[Data records]
◇ ◇ ◇ ◇ ◇
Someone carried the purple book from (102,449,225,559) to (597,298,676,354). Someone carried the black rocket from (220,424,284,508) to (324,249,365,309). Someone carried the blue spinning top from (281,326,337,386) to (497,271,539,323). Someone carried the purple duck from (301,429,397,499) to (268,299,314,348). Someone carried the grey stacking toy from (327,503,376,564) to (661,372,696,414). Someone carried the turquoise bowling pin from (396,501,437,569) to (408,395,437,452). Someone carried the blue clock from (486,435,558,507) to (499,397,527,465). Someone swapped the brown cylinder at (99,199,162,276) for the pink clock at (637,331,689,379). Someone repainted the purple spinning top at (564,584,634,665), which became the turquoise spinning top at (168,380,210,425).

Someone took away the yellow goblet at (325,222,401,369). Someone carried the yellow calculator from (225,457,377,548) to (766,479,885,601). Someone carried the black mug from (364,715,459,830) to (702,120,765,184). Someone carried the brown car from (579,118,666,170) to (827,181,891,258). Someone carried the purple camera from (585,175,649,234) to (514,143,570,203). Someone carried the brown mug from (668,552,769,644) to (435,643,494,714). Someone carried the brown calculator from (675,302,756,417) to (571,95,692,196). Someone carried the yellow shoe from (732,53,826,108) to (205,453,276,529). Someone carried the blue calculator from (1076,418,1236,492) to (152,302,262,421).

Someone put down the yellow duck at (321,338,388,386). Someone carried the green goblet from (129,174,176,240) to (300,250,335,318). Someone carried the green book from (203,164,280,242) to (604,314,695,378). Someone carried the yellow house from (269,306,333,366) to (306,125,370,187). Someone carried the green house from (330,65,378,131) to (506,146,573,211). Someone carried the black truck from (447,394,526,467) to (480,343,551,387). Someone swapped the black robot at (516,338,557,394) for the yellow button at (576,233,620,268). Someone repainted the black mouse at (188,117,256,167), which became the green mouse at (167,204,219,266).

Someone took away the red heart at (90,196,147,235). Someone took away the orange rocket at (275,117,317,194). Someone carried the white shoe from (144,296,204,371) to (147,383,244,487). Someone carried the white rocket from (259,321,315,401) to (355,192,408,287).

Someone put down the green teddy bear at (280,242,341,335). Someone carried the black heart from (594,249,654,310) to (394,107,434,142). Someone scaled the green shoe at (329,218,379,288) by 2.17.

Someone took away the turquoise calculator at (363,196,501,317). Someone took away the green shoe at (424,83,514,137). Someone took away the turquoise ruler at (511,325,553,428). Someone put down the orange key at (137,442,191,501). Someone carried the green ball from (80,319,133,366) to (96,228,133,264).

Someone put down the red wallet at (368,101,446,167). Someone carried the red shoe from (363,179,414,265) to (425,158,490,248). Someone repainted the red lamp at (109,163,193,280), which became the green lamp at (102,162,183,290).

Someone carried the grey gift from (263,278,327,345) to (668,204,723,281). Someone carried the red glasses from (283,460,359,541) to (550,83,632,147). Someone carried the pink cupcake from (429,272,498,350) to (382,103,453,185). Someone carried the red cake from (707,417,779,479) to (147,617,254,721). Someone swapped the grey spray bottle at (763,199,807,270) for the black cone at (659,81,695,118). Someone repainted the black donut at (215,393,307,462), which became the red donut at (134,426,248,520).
◇ ◇ ◇ ◇ ◇
A faithful, word-for-word transcription of the data above is required.

Solved exercise:
Someone carried the purple book from (102,449,225,559) to (597,298,676,354). Someone carried the black rocket from (220,424,284,508) to (324,249,365,309). Someone carried the blue spinning top from (281,326,337,386) to (497,271,539,323). Someone carried the purple duck from (301,429,397,499) to (268,299,314,348). Someone carried the grey stacking toy from (327,503,376,564) to (661,372,696,414). Someone carried the turquoise bowling pin from (396,501,437,569) to (408,395,437,452). Someone carried the blue clock from (486,435,558,507) to (499,397,527,465). Someone swapped the brown cylinder at (99,199,162,276) for the pink clock at (637,331,689,379). Someone repainted the purple spinning top at (564,584,634,665), which became the turquoise spinning top at (168,380,210,425).

Someone took away the yellow goblet at (325,222,401,369). Someone carried the yellow calculator from (225,457,377,548) to (766,479,885,601). Someone carried the black mug from (364,715,459,830) to (702,120,765,184). Someone carried the brown car from (579,118,666,170) to (827,181,891,258). Someone carried the purple camera from (585,175,649,234) to (514,143,570,203). Someone carried the brown mug from (668,552,769,644) to (435,643,494,714). Someone carried the brown calculator from (675,302,756,417) to (571,95,692,196). Someone carried the yellow shoe from (732,53,826,108) to (205,453,276,529). Someone carried the blue calculator from (1076,418,1236,492) to (152,302,262,421).

Someone put down the yellow duck at (321,338,388,386). Someone carried the green goblet from (129,174,176,240) to (300,250,335,318). Someone carried the green book from (203,164,280,242) to (604,314,695,378). Someone carried the yellow house from (269,306,333,366) to (306,125,370,187). Someone carried the green house from (330,65,378,131) to (506,146,573,211). Someone carried the black truck from (447,394,526,467) to (480,343,551,387). Someone swapped the black robot at (516,338,557,394) for the yellow button at (576,233,620,268). Someone repainted the black mouse at (188,117,256,167), which became the green mouse at (167,204,219,266).

Someone took away the red heart at (90,196,147,235). Someone took away the orange rocket at (275,117,317,194). Someone carried the white shoe from (144,296,204,371) to (147,383,244,487). Someone carried the white rocket from (259,321,315,401) to (355,192,408,287).

Someone put down the green teddy bear at (280,242,341,335). Someone carried the black heart from (594,249,654,310) to (394,107,434,142). Someone scaled the green shoe at (329,218,379,288) by 2.17.

Someone took away the turquoise calculator at (363,196,501,317). Someone took away the green shoe at (424,83,514,137). Someone took away the turquoise ruler at (511,325,553,428). Someone put down the orange key at (137,442,191,501). Someone carried the green ball from (80,319,133,366) to (96,228,133,264).

Someone put down the red wallet at (368,101,446,167). Someone carried the red shoe from (363,179,414,265) to (425,158,490,248). Someone repainted the red lamp at (109,163,193,280), which became the green lamp at (102,162,183,290).

Someone carried the grey gift from (263,278,327,345) to (668,204,723,281). Someone carried the red glasses from (283,460,359,541) to (550,83,632,147). Someone carried the pink cupcake from (429,272,498,350) to (382,103,453,185). Someone carried the red cake from (707,417,779,479) to (147,617,254,721). Someone swapped the grey spray bottle at (763,199,807,270) for the black cone at (659,81,695,118). Someone repainted the black donut at (215,393,307,462), which became the red donut at (134,426,248,520).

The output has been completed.